__Exercise__. Scan the records beneath this line for the line holding "delete | purple_zorimeru" and the line holding "move | purple_mugibesux", then transcribe exactly those two and all lines between.

(Scene change data)
• • • • •
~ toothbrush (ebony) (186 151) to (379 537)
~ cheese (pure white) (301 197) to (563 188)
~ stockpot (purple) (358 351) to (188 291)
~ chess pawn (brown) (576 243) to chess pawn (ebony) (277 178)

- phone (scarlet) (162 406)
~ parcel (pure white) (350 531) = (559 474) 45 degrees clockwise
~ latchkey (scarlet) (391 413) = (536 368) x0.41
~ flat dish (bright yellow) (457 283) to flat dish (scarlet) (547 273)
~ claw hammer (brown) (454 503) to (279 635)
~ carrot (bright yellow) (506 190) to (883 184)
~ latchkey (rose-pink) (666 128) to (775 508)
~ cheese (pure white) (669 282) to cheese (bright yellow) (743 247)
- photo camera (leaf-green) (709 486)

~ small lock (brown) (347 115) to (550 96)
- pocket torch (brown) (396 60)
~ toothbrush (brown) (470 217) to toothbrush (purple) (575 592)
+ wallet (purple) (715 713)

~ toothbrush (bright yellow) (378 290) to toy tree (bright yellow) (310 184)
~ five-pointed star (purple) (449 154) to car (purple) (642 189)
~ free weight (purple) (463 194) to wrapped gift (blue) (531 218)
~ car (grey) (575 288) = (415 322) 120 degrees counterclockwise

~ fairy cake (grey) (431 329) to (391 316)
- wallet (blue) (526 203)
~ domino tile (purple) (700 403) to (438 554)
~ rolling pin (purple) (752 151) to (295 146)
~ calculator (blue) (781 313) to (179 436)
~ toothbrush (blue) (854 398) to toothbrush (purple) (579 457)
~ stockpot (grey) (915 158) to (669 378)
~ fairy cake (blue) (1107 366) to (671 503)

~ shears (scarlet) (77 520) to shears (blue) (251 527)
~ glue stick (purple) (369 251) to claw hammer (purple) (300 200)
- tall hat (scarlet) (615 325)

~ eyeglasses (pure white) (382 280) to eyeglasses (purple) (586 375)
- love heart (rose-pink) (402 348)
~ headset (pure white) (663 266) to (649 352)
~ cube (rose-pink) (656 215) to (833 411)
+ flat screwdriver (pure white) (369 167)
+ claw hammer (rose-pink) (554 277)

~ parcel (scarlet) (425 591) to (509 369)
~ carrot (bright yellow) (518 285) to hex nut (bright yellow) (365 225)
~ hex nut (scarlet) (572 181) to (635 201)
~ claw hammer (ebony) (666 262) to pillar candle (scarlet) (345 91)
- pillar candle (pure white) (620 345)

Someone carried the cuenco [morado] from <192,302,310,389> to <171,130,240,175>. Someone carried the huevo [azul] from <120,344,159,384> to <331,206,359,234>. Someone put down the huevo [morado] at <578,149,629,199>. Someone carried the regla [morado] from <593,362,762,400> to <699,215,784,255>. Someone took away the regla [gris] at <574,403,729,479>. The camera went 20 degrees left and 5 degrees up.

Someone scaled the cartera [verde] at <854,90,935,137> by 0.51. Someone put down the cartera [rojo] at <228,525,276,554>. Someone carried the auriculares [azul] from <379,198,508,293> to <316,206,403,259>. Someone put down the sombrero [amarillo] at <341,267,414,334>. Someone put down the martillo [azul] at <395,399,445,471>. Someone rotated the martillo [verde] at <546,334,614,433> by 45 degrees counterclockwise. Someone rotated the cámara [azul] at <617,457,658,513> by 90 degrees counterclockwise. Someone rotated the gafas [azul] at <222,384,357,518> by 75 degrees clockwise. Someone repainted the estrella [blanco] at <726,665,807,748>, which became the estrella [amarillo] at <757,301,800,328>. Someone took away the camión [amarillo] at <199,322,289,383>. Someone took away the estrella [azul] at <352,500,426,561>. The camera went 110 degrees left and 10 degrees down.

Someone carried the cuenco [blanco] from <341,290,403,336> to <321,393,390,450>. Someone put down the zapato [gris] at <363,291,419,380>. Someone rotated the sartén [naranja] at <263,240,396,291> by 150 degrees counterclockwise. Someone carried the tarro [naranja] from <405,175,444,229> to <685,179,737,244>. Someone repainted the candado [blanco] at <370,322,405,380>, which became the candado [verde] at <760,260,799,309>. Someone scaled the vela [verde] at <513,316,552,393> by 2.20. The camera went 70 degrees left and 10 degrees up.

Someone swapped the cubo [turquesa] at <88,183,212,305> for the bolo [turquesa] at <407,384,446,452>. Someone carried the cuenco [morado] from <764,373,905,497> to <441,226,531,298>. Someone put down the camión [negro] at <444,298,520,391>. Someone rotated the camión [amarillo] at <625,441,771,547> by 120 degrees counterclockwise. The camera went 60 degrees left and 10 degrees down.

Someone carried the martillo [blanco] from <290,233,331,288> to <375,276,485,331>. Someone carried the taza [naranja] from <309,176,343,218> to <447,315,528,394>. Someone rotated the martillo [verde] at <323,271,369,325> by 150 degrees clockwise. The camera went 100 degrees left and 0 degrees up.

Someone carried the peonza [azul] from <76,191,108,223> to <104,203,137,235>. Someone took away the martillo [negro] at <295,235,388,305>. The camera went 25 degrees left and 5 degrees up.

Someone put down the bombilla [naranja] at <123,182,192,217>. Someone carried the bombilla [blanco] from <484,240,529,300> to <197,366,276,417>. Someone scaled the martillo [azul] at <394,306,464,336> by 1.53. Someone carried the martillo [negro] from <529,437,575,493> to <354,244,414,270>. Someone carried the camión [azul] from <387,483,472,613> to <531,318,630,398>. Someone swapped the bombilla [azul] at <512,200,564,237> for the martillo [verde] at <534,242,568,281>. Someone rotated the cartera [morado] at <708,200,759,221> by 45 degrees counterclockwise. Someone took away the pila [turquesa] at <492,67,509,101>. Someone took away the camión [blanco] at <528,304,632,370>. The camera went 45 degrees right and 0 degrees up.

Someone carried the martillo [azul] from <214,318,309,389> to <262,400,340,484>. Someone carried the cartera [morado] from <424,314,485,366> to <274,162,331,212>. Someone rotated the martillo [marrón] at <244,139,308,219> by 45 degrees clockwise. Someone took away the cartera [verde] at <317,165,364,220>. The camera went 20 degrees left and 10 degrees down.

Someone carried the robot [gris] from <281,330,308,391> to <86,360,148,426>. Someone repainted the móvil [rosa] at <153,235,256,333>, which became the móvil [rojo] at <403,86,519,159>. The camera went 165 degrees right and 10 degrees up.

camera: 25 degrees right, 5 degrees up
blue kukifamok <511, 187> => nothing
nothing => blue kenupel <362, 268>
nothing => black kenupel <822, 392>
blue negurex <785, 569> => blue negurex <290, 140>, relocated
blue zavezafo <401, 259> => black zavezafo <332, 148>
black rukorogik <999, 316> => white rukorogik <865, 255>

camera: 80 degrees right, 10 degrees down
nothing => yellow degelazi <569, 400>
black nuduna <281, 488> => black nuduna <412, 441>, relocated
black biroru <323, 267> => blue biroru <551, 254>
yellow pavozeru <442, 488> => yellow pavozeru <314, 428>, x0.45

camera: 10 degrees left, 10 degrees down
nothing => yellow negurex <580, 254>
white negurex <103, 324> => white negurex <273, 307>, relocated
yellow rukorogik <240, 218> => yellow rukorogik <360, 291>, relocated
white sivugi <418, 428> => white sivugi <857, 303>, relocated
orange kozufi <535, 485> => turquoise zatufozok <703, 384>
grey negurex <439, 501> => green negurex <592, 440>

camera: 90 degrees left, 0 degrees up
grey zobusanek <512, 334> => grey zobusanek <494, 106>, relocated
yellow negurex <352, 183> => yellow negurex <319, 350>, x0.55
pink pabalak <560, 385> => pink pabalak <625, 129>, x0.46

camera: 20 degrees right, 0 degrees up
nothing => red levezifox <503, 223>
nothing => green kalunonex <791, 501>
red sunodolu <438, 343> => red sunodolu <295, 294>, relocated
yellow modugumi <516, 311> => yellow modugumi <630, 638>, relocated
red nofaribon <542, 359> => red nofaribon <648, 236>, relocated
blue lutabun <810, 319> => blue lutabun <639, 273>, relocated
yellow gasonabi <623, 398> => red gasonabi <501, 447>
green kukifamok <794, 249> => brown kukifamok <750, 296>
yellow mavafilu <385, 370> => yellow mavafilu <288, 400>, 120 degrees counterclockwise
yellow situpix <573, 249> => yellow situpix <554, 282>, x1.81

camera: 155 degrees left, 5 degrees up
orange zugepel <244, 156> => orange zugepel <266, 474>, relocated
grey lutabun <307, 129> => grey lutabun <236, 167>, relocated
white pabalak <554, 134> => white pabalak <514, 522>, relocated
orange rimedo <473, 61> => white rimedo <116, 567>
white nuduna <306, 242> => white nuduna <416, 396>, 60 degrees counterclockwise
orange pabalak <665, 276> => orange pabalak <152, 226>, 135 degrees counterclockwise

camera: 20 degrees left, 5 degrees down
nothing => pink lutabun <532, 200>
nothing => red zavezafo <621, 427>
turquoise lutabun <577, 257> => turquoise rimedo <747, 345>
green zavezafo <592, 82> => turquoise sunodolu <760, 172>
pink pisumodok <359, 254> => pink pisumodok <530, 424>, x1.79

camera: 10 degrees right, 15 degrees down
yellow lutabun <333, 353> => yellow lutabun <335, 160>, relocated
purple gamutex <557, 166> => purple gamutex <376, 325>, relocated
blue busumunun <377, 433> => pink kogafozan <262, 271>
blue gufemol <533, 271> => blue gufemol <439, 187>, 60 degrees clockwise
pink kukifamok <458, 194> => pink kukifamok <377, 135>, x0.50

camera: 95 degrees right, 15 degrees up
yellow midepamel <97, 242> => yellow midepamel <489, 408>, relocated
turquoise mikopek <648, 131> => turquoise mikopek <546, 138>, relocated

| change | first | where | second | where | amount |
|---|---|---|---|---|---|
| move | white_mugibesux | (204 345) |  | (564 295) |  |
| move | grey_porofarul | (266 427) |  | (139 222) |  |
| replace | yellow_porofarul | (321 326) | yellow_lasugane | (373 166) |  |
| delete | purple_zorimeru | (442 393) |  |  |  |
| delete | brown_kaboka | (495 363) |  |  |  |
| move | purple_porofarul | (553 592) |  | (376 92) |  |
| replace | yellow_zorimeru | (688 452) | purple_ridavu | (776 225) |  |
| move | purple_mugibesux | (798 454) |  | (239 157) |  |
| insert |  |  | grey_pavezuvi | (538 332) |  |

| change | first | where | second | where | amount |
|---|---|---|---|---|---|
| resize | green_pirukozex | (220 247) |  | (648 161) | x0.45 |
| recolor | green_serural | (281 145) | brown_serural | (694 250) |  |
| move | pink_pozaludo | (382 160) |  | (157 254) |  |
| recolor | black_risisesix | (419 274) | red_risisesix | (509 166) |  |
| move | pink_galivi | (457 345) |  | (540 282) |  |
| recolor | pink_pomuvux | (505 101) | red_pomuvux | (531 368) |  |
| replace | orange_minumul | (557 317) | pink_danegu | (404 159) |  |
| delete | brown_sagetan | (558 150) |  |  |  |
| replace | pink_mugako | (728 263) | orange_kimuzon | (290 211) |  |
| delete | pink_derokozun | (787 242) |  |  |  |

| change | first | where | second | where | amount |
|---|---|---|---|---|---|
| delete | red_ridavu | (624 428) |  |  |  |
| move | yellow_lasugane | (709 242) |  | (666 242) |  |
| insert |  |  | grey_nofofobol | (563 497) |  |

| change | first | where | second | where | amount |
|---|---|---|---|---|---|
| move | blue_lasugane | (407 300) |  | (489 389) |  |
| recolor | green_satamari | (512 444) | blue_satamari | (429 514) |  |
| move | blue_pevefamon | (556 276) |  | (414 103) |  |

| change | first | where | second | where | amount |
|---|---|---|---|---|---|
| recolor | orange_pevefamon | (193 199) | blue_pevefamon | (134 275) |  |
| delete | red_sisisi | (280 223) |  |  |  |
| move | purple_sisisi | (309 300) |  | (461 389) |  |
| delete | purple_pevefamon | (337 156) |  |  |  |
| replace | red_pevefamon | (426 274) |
• • • • •
__Output below__.
| delete | purple_zorimeru | (442 393) |  |  |  |
| delete | brown_kaboka | (495 363) |  |  |  |
| move | purple_porofarul | (553 592) |  | (376 92) |  |
| replace | yellow_zorimeru | (688 452) | purple_ridavu | (776 225) |  |
| move | purple_mugibesux | (798 454) |  | (239 157) |  |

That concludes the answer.